* Start Dataset *

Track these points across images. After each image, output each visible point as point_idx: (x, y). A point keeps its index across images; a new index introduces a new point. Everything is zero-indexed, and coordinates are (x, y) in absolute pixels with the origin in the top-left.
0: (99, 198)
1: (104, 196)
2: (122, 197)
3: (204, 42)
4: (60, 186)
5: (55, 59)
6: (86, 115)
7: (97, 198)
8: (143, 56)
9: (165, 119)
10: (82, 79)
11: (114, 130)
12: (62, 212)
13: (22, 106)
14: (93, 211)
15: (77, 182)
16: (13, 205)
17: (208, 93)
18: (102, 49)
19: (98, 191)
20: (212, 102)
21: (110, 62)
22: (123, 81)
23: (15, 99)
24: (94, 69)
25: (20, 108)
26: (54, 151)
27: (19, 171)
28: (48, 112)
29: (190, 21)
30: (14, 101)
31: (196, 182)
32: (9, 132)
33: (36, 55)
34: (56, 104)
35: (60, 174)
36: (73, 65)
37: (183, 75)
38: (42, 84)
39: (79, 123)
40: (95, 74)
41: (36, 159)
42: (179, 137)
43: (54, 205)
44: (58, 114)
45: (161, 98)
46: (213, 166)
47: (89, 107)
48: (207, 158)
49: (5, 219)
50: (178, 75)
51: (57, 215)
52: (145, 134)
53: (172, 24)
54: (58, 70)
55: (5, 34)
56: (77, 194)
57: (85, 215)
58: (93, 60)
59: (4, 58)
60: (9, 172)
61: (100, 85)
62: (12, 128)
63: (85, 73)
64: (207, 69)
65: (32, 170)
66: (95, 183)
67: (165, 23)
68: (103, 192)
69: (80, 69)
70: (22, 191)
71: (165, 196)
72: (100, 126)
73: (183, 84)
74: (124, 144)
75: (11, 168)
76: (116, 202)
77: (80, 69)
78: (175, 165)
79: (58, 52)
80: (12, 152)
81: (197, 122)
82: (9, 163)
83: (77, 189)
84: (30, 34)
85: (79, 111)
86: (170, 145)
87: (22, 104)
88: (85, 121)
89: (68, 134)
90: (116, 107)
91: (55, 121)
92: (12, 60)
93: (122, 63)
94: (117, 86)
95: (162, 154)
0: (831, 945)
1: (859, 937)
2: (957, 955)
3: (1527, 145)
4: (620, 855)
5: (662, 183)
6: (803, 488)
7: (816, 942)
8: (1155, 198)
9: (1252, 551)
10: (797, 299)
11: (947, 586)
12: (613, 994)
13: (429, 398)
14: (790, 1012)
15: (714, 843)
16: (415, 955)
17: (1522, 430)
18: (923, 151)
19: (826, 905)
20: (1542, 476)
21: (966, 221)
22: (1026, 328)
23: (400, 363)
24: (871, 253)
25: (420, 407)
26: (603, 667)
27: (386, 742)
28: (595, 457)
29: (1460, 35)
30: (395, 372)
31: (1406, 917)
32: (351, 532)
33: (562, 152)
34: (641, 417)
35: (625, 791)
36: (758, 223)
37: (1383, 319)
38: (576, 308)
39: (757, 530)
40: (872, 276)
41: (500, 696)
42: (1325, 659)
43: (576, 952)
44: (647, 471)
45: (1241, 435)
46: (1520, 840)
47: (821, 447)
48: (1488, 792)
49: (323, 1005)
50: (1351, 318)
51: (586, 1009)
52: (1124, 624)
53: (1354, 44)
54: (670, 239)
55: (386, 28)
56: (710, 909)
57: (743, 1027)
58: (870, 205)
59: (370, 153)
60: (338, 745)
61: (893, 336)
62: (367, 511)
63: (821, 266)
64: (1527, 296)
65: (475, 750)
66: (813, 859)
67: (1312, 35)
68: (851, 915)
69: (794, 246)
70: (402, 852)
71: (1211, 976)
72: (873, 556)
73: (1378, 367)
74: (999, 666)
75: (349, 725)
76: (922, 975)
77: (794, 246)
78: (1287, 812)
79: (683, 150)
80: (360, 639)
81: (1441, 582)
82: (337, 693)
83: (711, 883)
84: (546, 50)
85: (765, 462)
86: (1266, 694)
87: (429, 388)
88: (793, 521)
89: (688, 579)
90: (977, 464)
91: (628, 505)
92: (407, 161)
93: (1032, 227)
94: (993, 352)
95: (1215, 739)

* End Dataset *

Write out again every line from the start of the lines through the line with "36: (758, 223)", the opening line included. Offset each number in the point answers by 91, covering the point indices and both the x and y coordinates.

* **Solution to the exercise**
Track these points across images. After each image, output each visible point as point_idx: (x, y). A point keeps its index across images; a new index introduces a new point. Everything is zero-indexed, and coordinates are (x, y) in absolute pixels with the origin in the top-left.
0: (99, 198)
1: (104, 196)
2: (122, 197)
3: (204, 42)
4: (60, 186)
5: (55, 59)
6: (86, 115)
7: (97, 198)
8: (143, 56)
9: (165, 119)
10: (82, 79)
11: (114, 130)
12: (62, 212)
13: (22, 106)
14: (93, 211)
15: (77, 182)
16: (13, 205)
17: (208, 93)
18: (102, 49)
19: (98, 191)
20: (212, 102)
21: (110, 62)
22: (123, 81)
23: (15, 99)
24: (94, 69)
25: (20, 108)
26: (54, 151)
27: (19, 171)
28: (48, 112)
29: (190, 21)
30: (14, 101)
31: (196, 182)
32: (9, 132)
33: (36, 55)
34: (56, 104)
35: (60, 174)
36: (73, 65)
37: (183, 75)
38: (42, 84)
39: (79, 123)
40: (95, 74)
41: (36, 159)
42: (179, 137)
43: (54, 205)
44: (58, 114)
45: (161, 98)
46: (213, 166)
47: (89, 107)
48: (207, 158)
49: (5, 219)
50: (178, 75)
51: (57, 215)
52: (145, 134)
53: (172, 24)
54: (58, 70)
55: (5, 34)
56: (77, 194)
57: (85, 215)
58: (93, 60)
59: (4, 58)
60: (9, 172)
61: (100, 85)
62: (12, 128)
63: (85, 73)
64: (207, 69)
65: (32, 170)
66: (95, 183)
67: (165, 23)
68: (103, 192)
69: (80, 69)
70: (22, 191)
71: (165, 196)
72: (100, 126)
73: (183, 84)
74: (124, 144)
75: (11, 168)
76: (116, 202)
77: (80, 69)
78: (175, 165)
79: (58, 52)
80: (12, 152)
81: (197, 122)
82: (9, 163)
83: (77, 189)
84: (30, 34)
85: (79, 111)
86: (170, 145)
87: (22, 104)
88: (85, 121)
89: (68, 134)
90: (116, 107)
91: (55, 121)
92: (12, 60)
93: (122, 63)
94: (117, 86)
95: (162, 154)
91: (922, 1036)
92: (950, 1028)
93: (1048, 1046)
94: (1618, 236)
95: (711, 946)
96: (753, 274)
97: (894, 579)
98: (907, 1033)
99: (1246, 289)
100: (1343, 642)
101: (888, 390)
102: (1038, 677)
103: (704, 1085)
104: (520, 489)
105: (881, 1103)
106: (805, 934)
107: (506, 1046)
108: (1613, 521)
109: (1014, 242)
110: (917, 996)
111: (1633, 567)
112: (1057, 312)
113: (1117, 419)
114: (491, 454)
115: (962, 344)
116: (511, 498)
117: (694, 758)
118: (477, 833)
119: (686, 548)
120: (1551, 126)
121: (486, 463)
122: (1497, 1008)
123: (442, 623)
124: (653, 243)
125: (732, 508)
126: (716, 882)
127: (849, 314)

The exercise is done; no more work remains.